What is being asked -
Within the data below, state how many lines contain the string "none". Provide the number only.

++++++

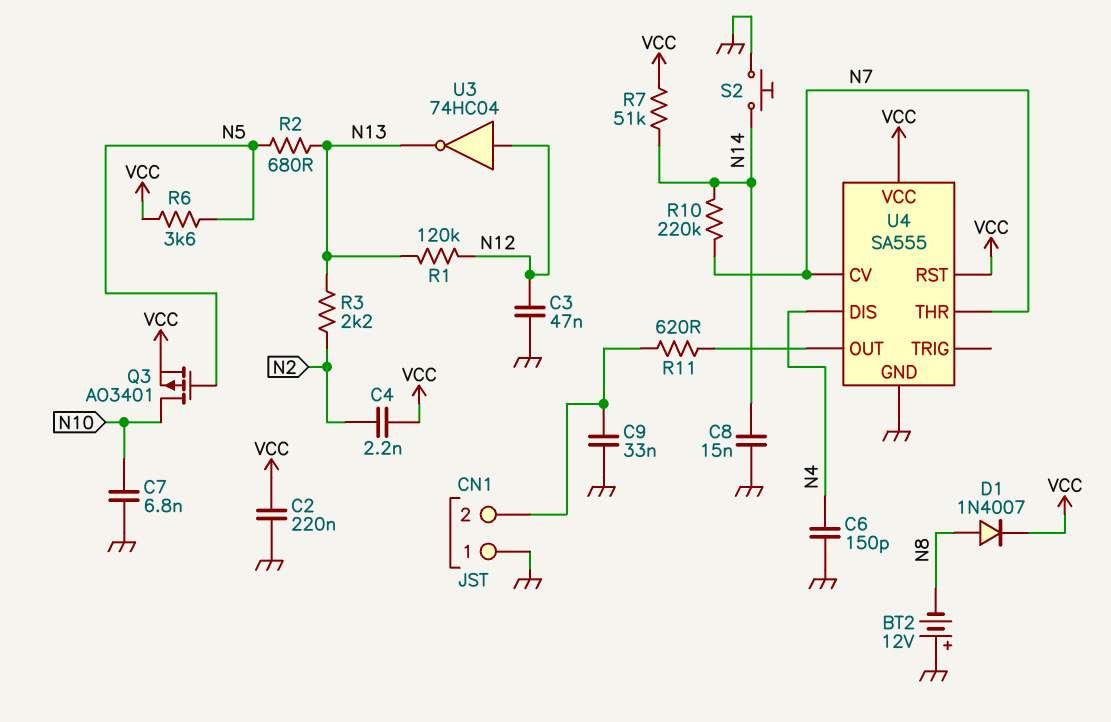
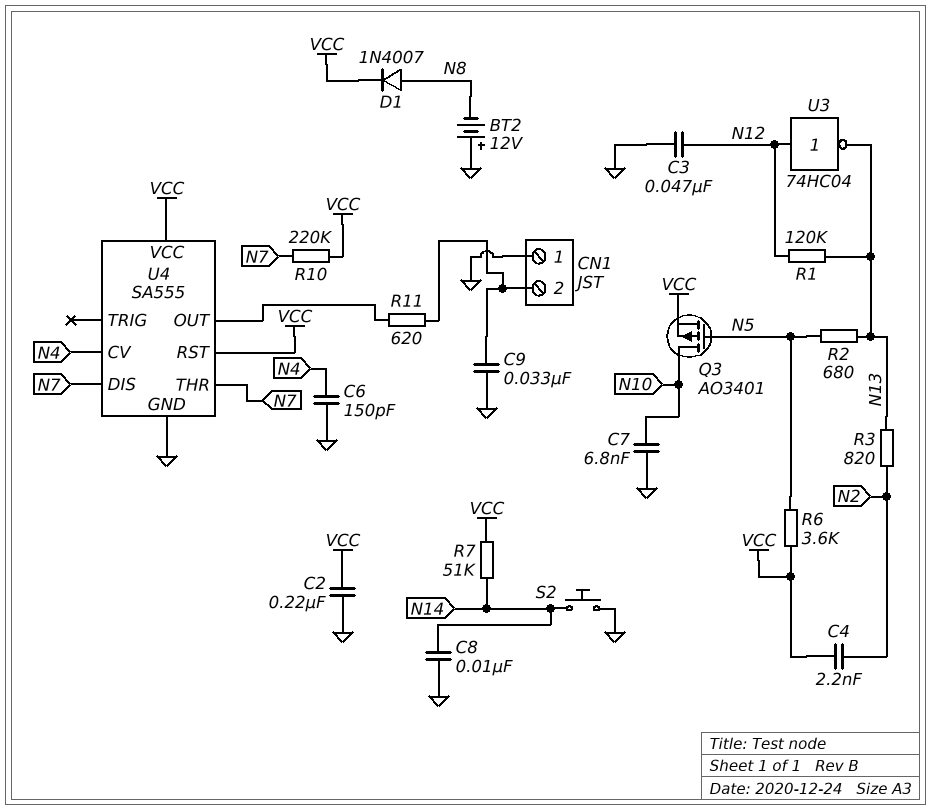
C8: 15nF (GND, N14) -> 10nF (GND, N14)
R3: 2.2k (N2, N13) -> 820 (N2, N13)
R10: 220k (N7, N14) -> 220k (N7, VCC)
U4 pin CV: N7 -> N4
U4 pin DIS: N4 -> N7

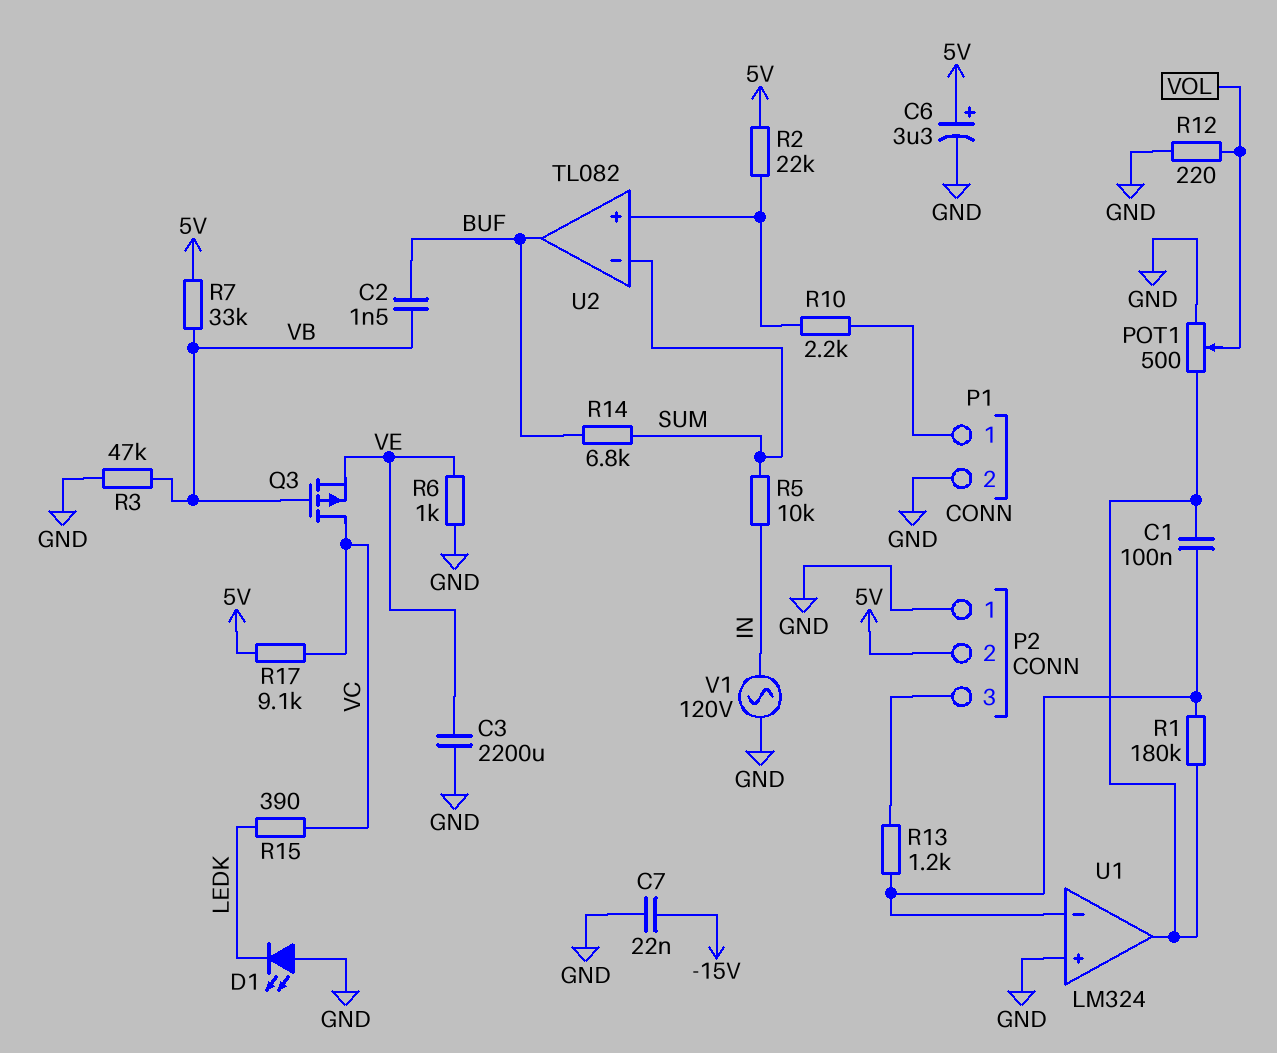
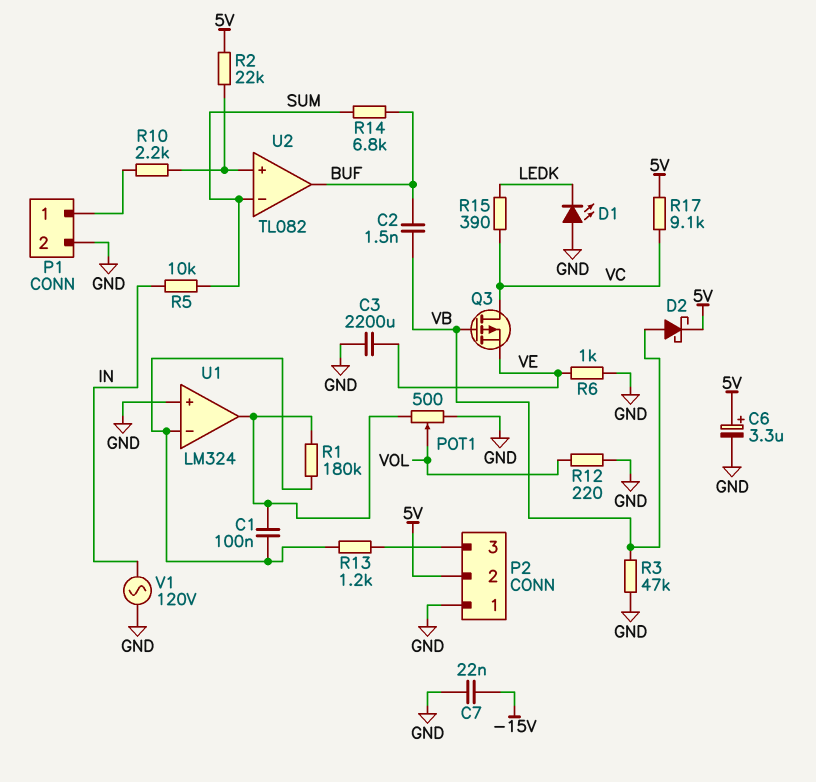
D2: none -> schottky (A VB, K 5V)
R7: 33k (5V, VB) -> none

++++++

Task solution -
2